> Work task: The answer must consist of every line from the entries below that contains the word "PIXELS".

START Records for the exercise

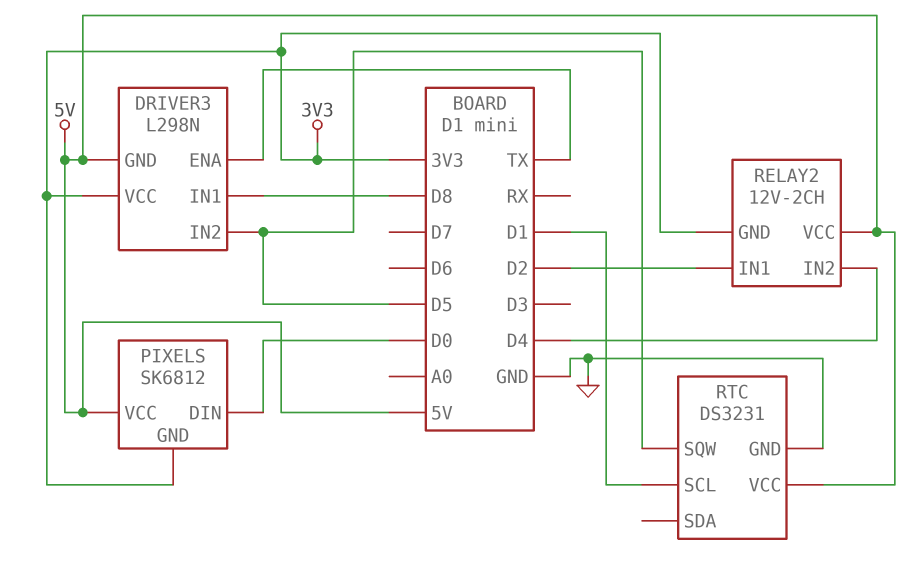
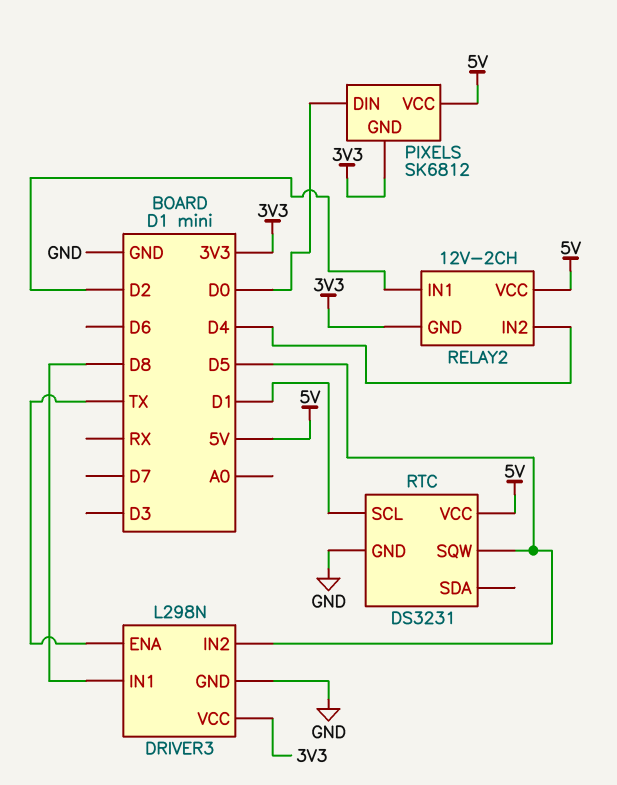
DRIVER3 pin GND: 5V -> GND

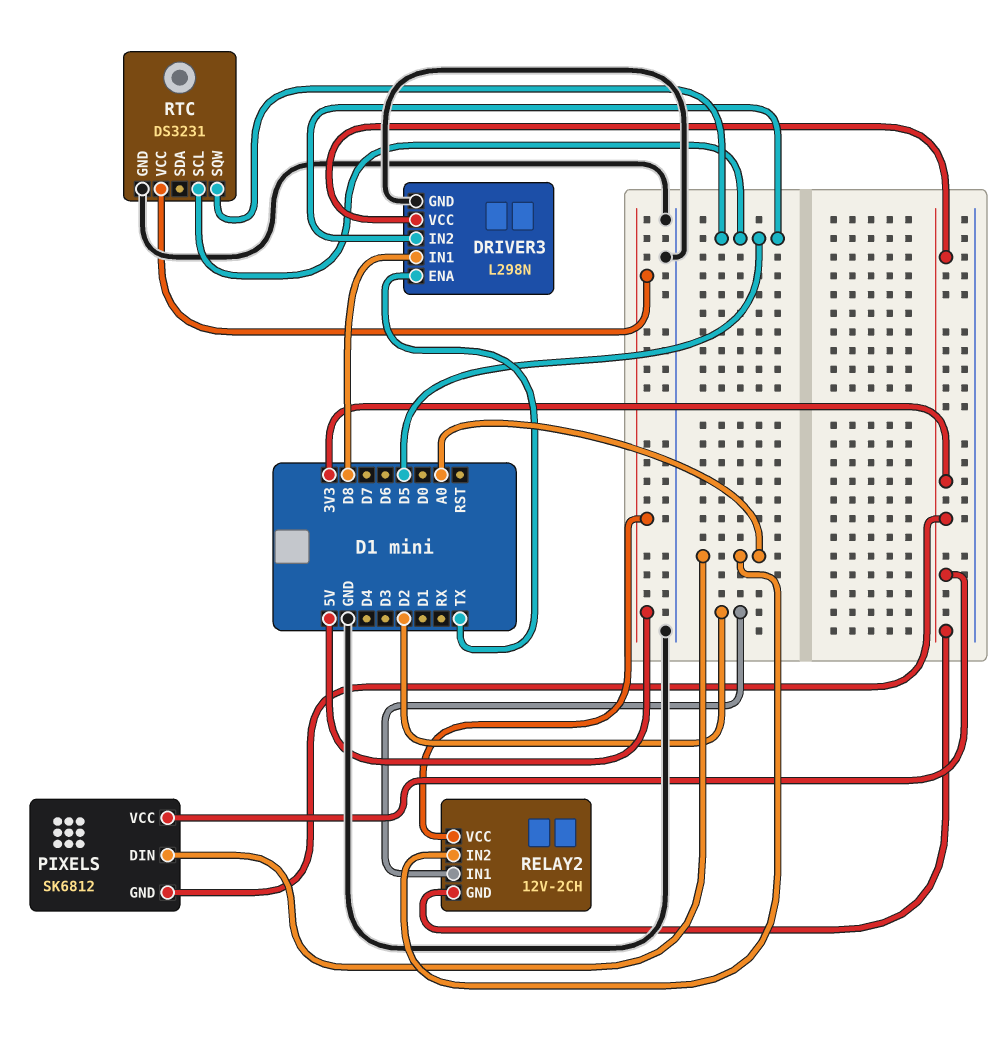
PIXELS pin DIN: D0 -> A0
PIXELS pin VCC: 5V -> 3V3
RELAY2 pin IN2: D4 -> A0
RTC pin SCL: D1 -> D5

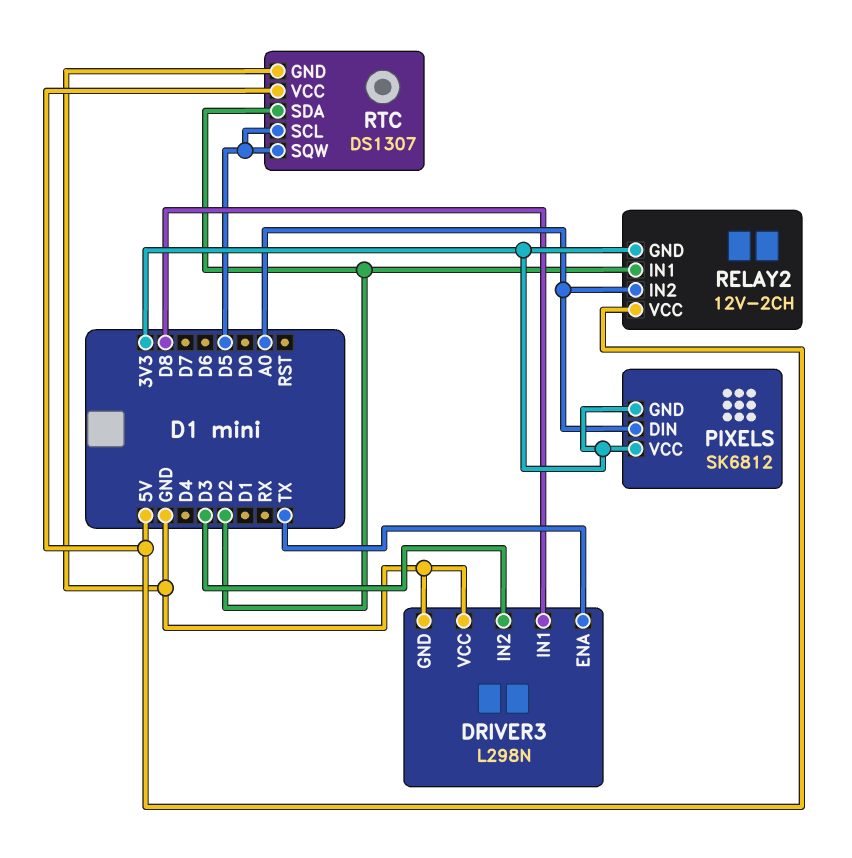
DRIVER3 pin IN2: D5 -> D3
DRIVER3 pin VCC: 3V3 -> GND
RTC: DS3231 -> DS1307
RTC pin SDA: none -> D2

END Records for the exercise

> Reply:
PIXELS pin DIN: D0 -> A0
PIXELS pin VCC: 5V -> 3V3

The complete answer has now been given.